• What you should do:
In this exercise, write out the data word for word and leave every image out.

• Supplied records:
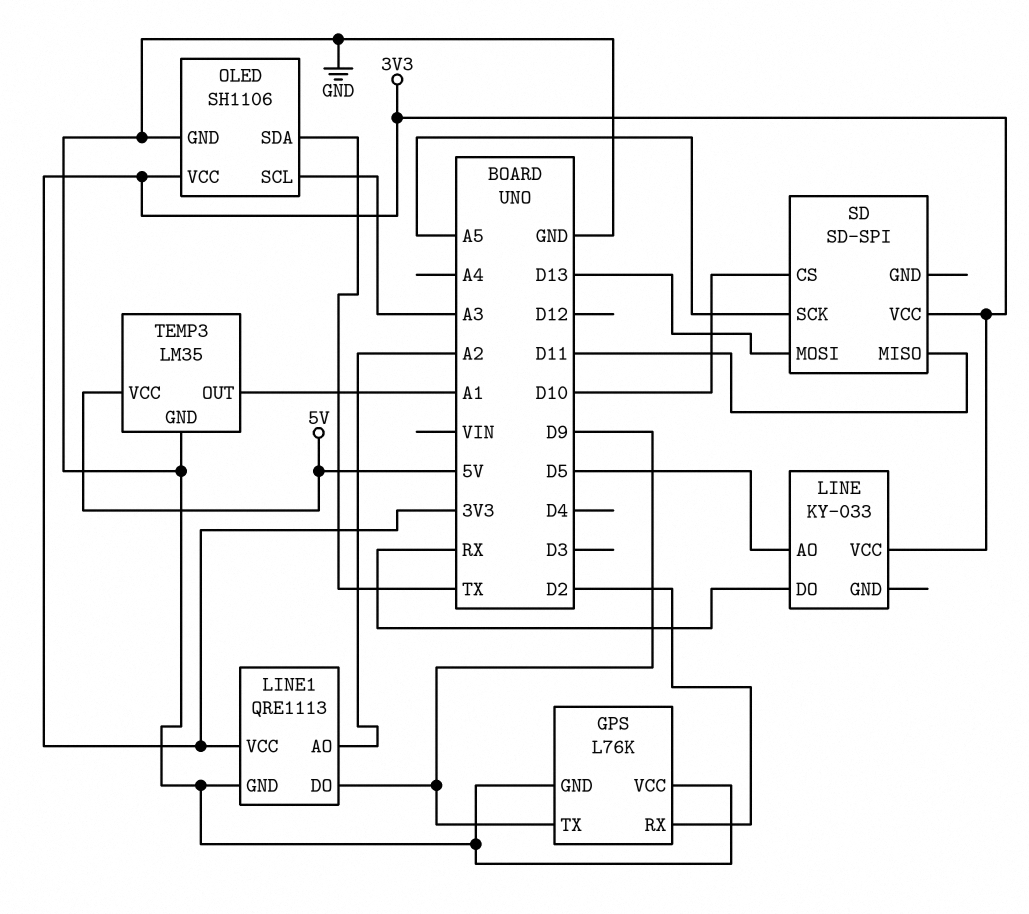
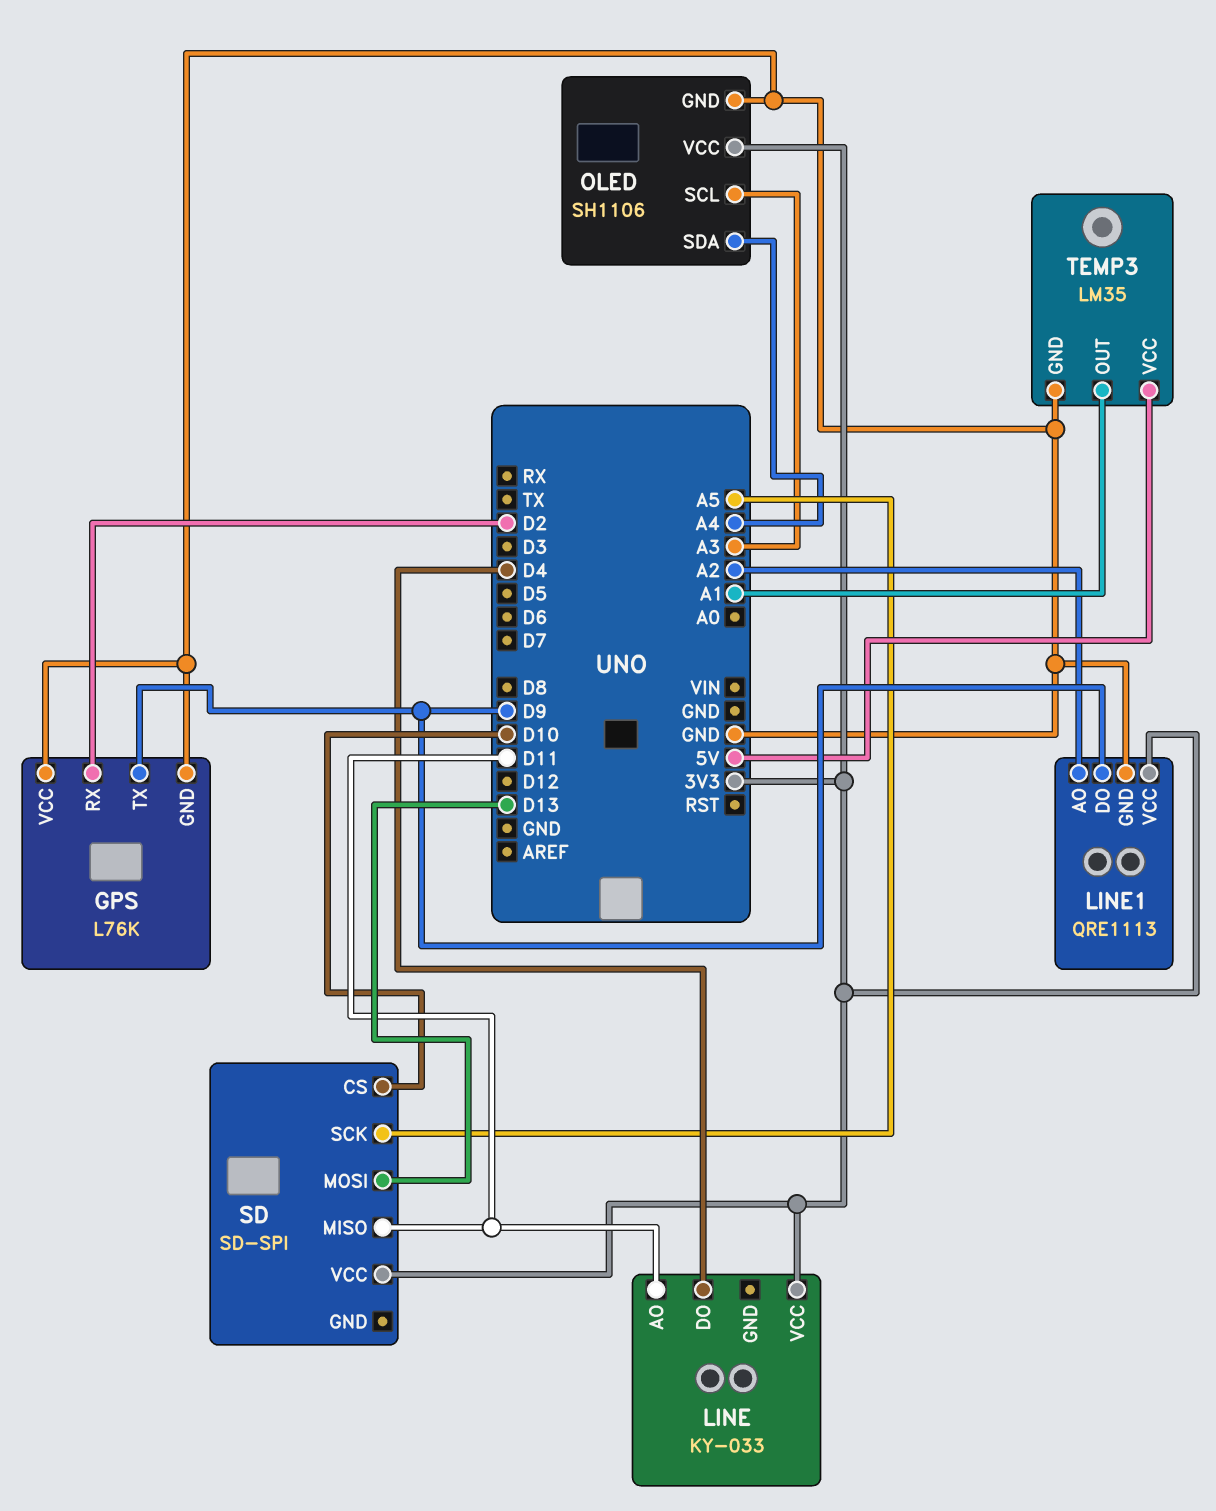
LINE pin AO: D5 -> D11
LINE pin DO: RX -> D4
OLED pin SDA: TX -> A4

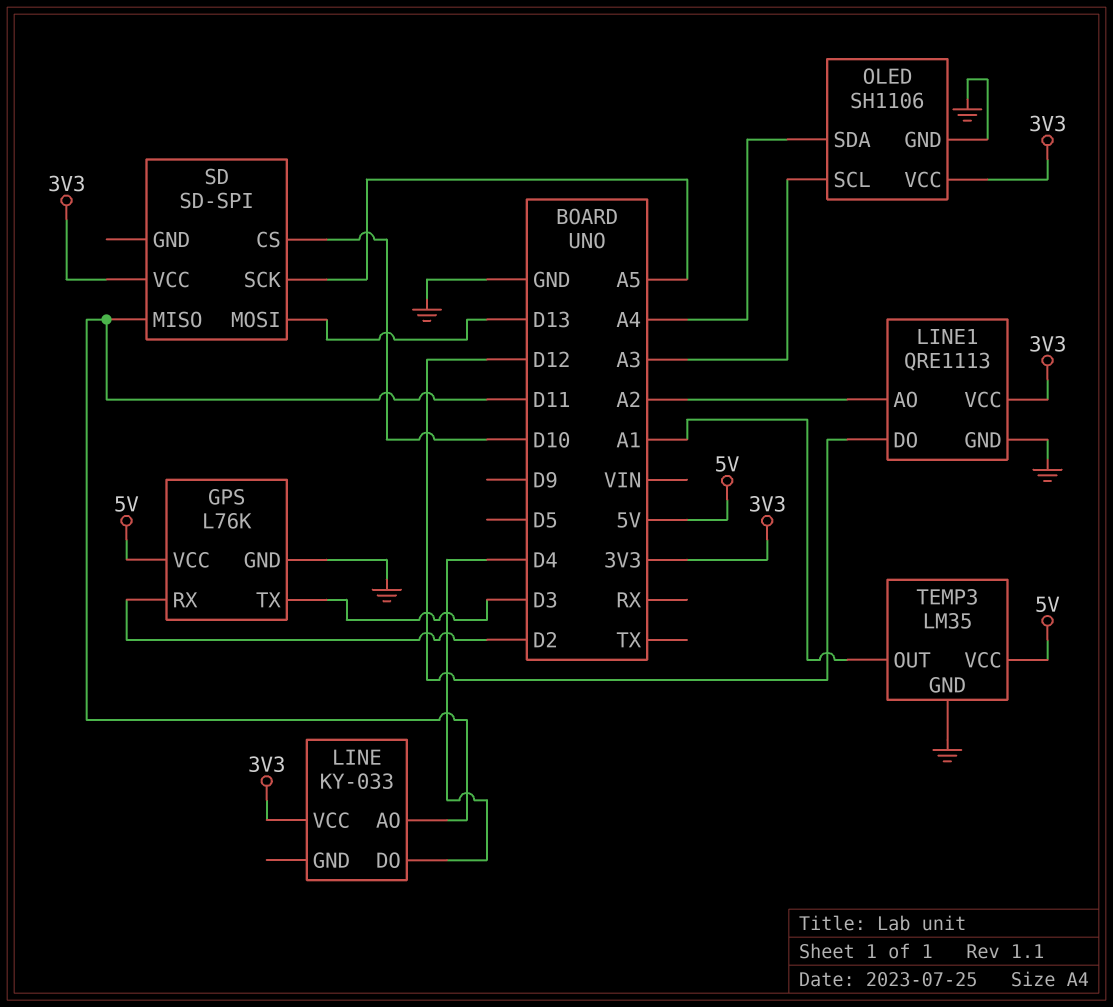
GPS pin TX: D9 -> D3
GPS pin VCC: GND -> 5V
LINE1 pin DO: D9 -> D12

• Solution to this problem:
LINE pin AO: D5 -> D11
LINE pin DO: RX -> D4
OLED pin SDA: TX -> A4

GPS pin TX: D9 -> D3
GPS pin VCC: GND -> 5V
LINE1 pin DO: D9 -> D12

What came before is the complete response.